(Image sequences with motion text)
--

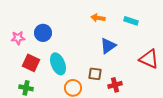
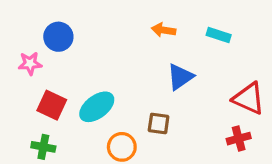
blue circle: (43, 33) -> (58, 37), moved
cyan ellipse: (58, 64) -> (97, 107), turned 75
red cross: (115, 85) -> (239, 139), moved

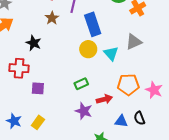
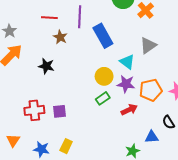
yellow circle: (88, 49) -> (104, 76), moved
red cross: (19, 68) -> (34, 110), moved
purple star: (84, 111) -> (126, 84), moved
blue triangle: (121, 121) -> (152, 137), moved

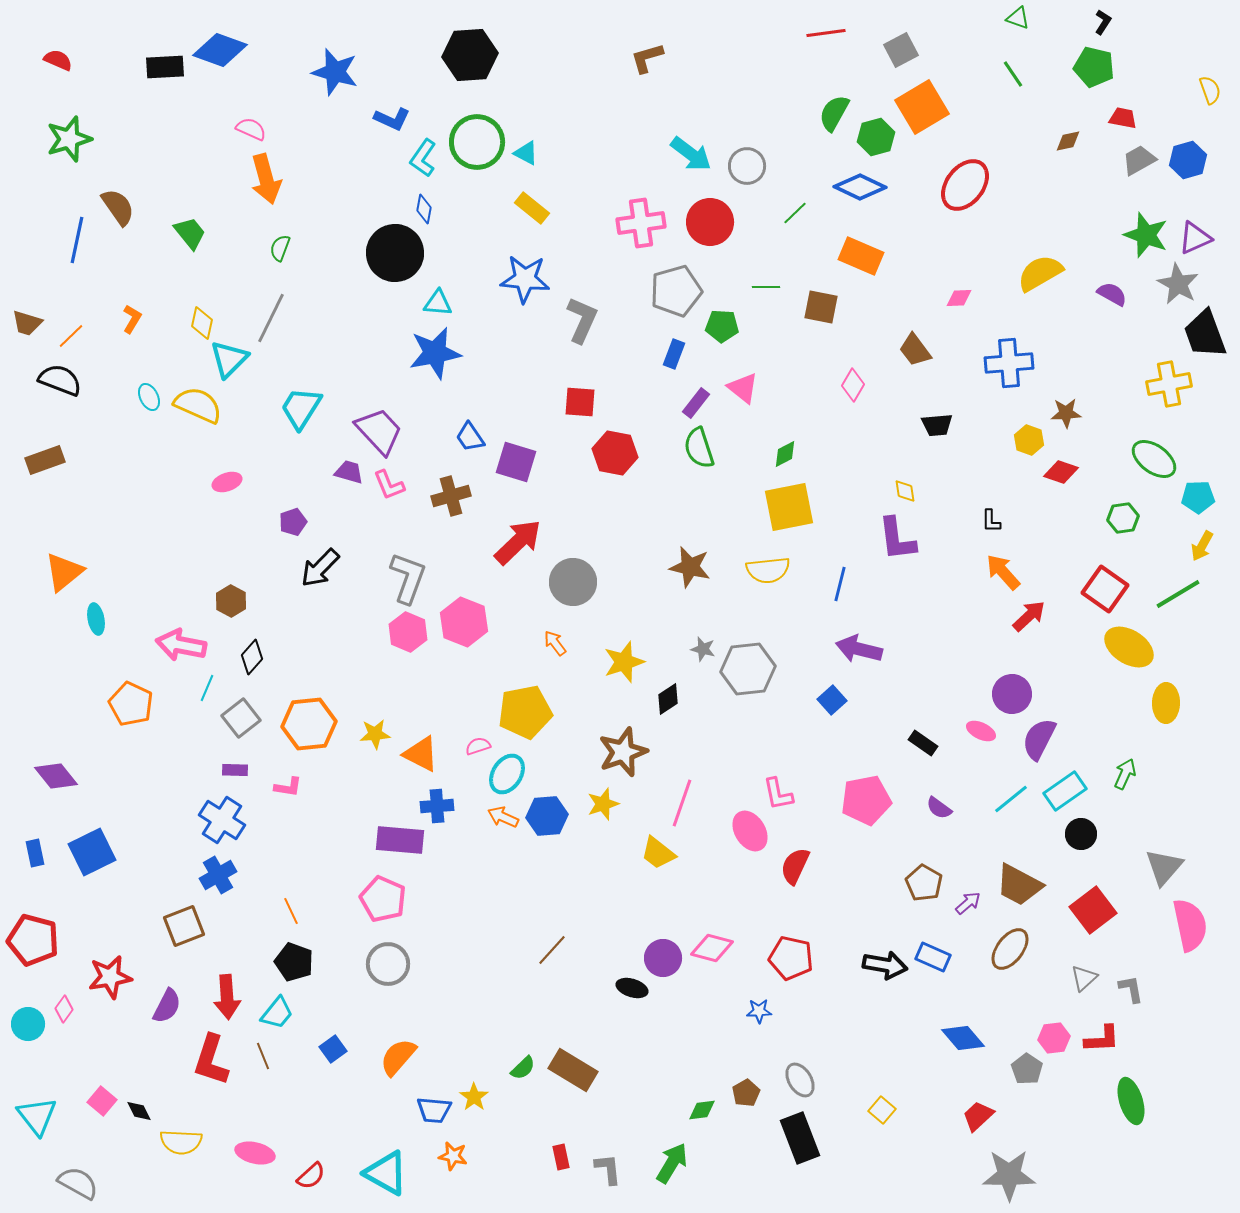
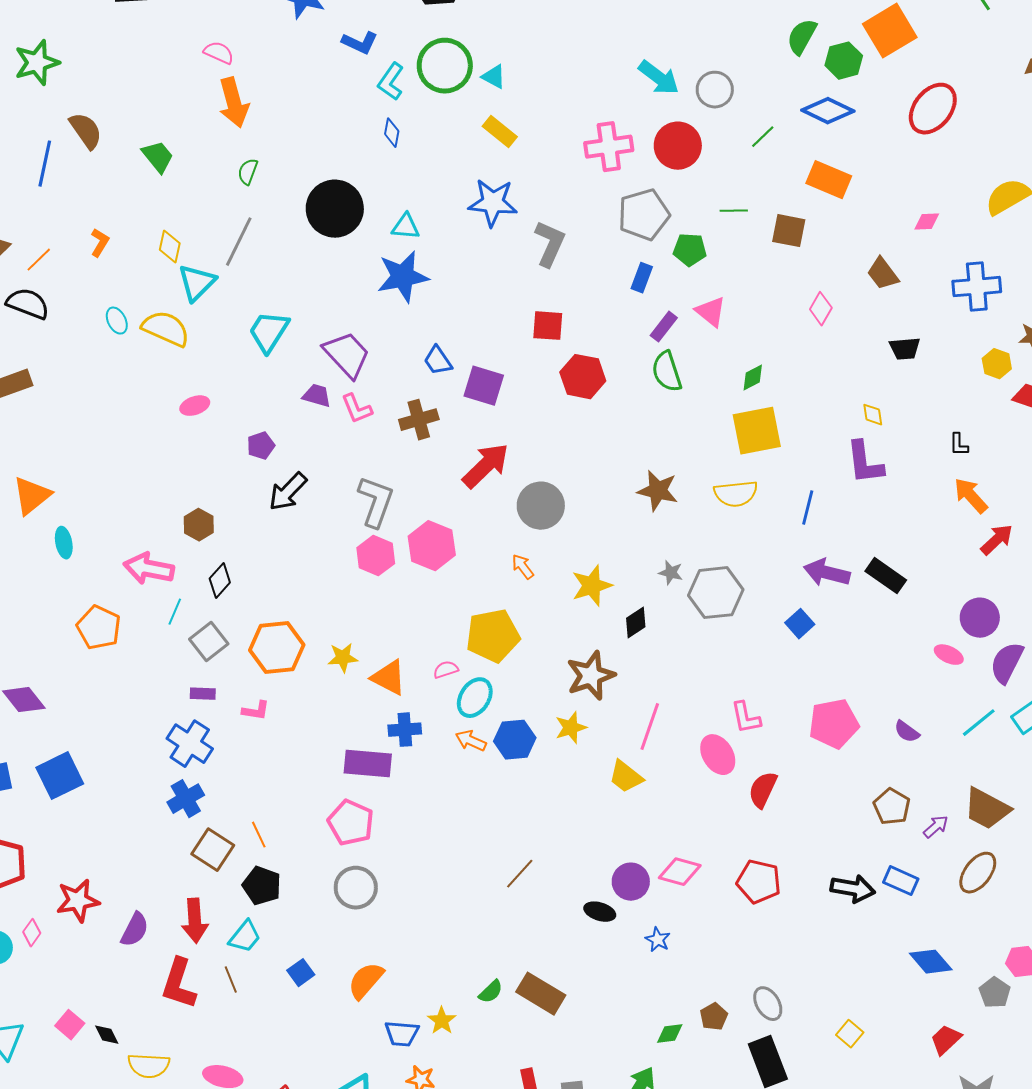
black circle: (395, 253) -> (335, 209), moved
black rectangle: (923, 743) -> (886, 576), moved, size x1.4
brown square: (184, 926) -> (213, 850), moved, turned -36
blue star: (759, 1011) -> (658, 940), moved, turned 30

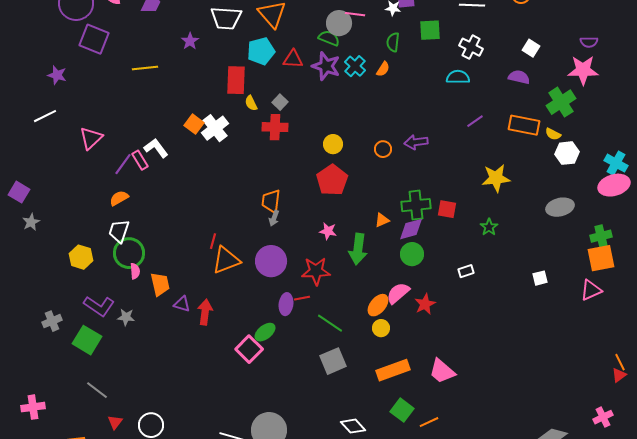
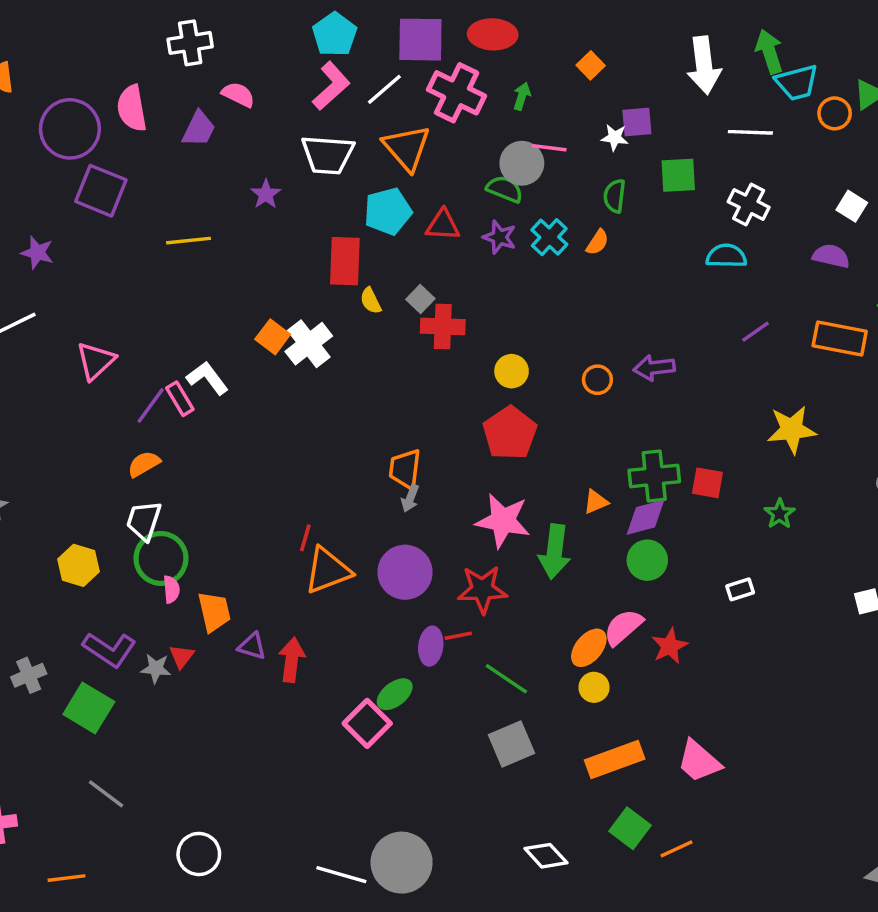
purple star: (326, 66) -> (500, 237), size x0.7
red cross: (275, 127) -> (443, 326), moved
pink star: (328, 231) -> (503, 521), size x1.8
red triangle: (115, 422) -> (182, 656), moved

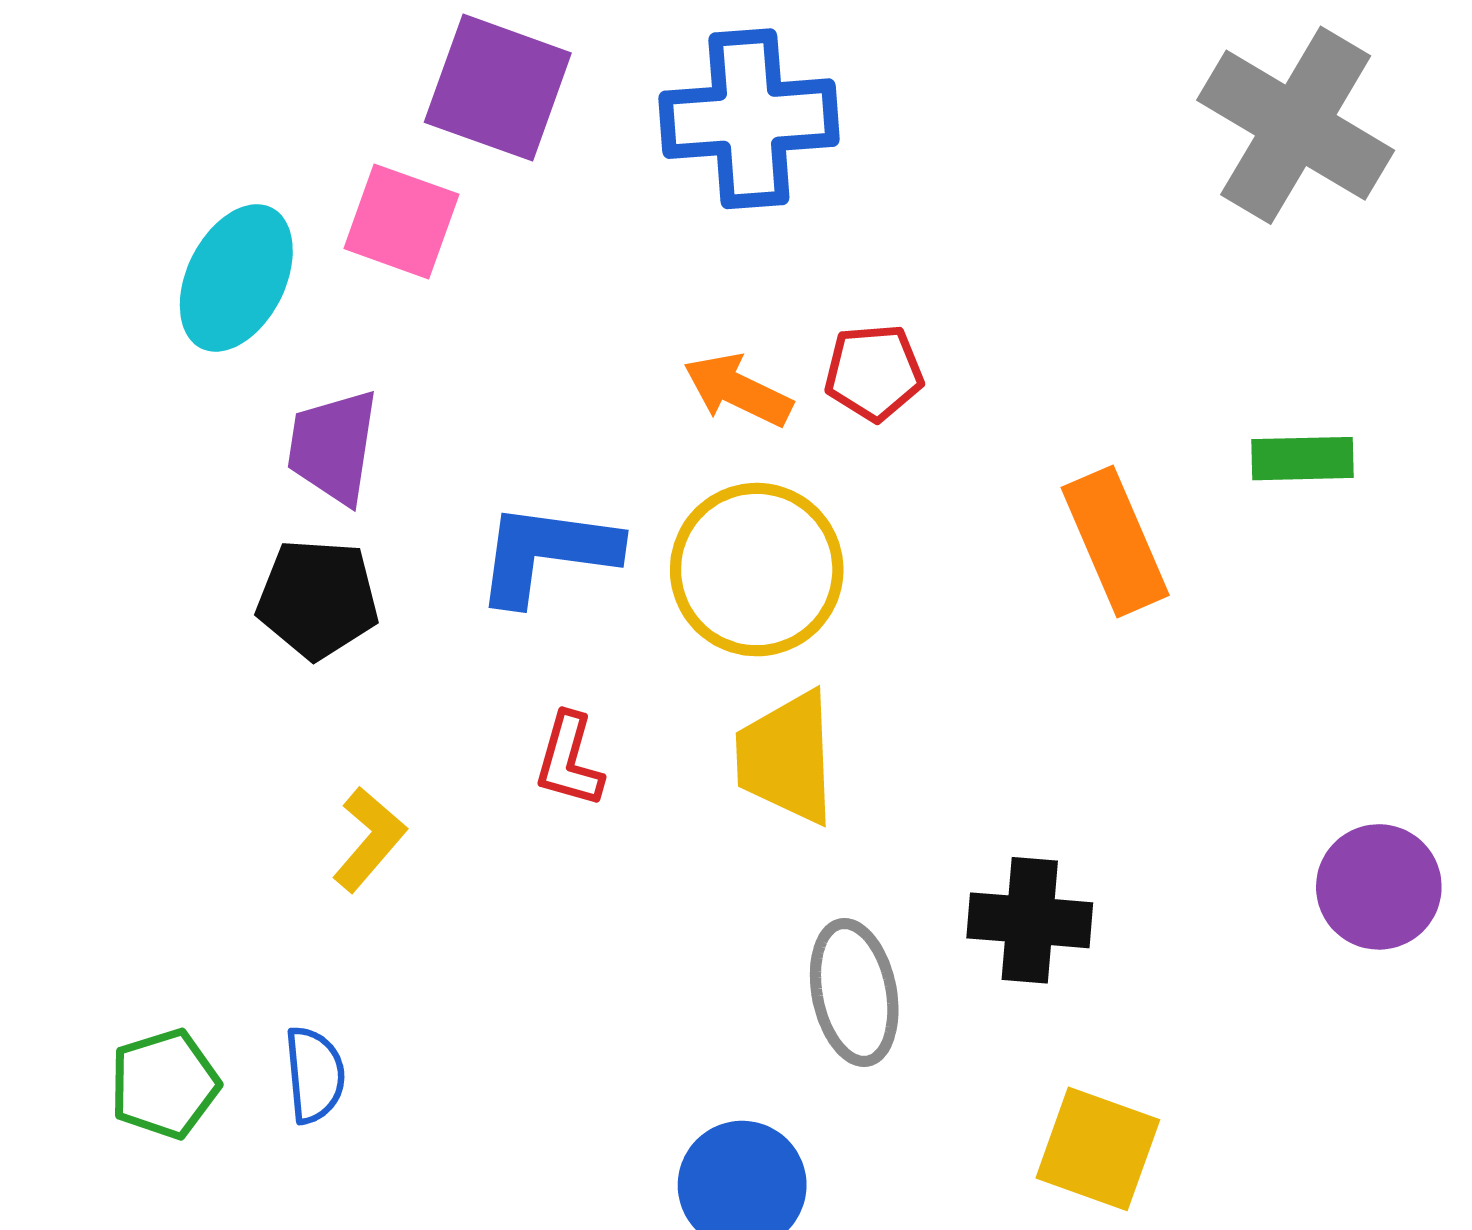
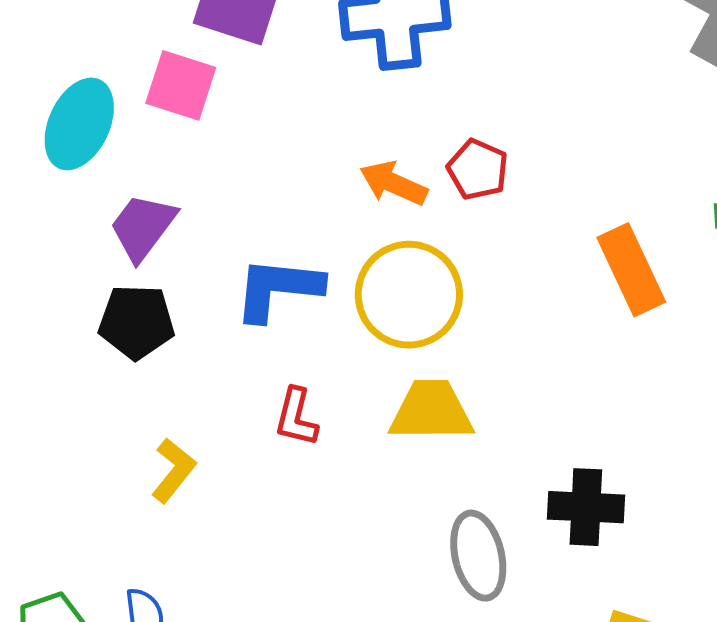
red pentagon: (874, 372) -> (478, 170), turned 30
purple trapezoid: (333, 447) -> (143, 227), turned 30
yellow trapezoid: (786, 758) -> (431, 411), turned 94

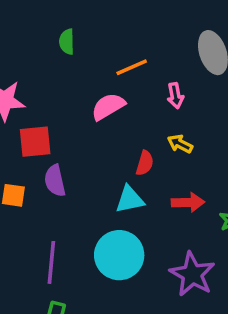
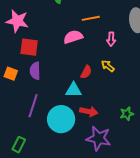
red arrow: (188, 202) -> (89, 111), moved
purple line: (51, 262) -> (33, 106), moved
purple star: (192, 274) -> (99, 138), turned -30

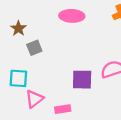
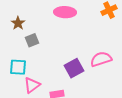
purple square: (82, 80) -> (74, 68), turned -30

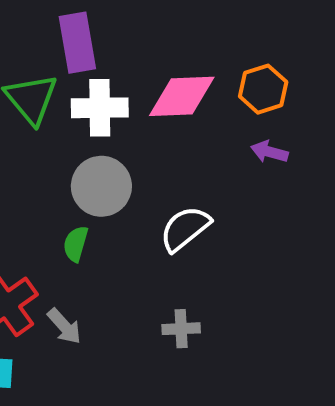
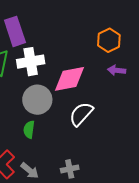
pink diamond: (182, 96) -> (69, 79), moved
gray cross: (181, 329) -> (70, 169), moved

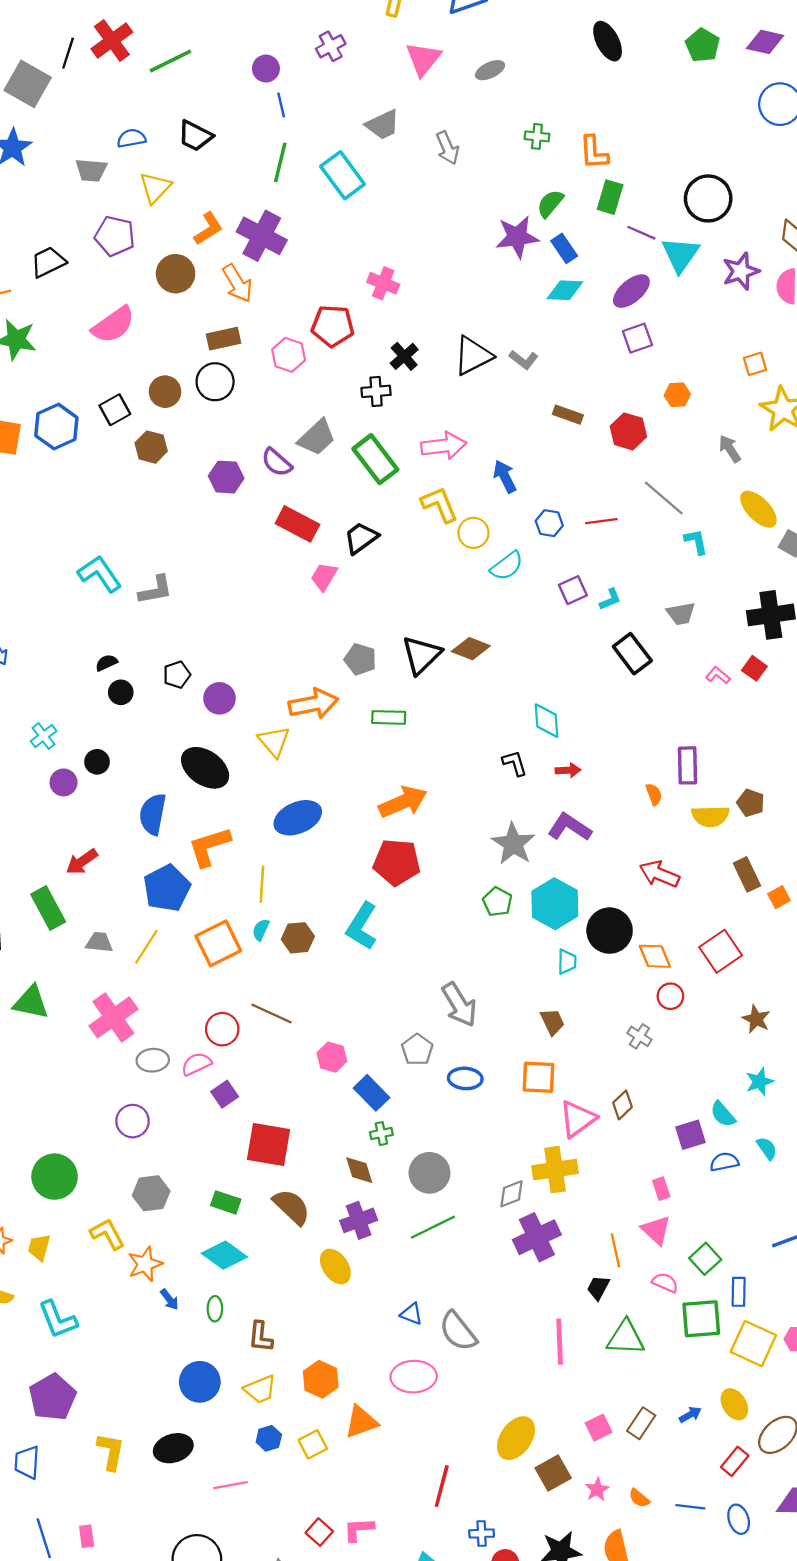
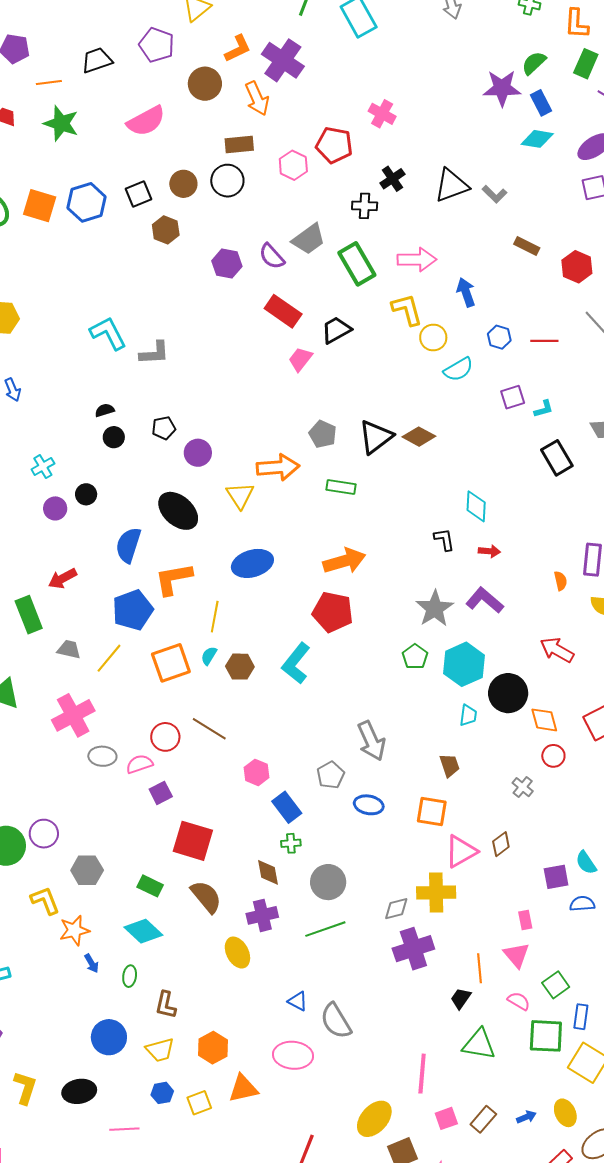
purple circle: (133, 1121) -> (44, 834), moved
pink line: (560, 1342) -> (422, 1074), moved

--

» Work instructions
An exact copy is needed of the lines running from the one with "gray cross: (181, 329) -> (70, 169), moved" through the end of the data above, and of those lines only, without pictures.

» Answer to this exercise
gray cross: (181, 329) -> (70, 169), moved

purple circle: (133, 1121) -> (44, 834), moved
pink line: (560, 1342) -> (422, 1074), moved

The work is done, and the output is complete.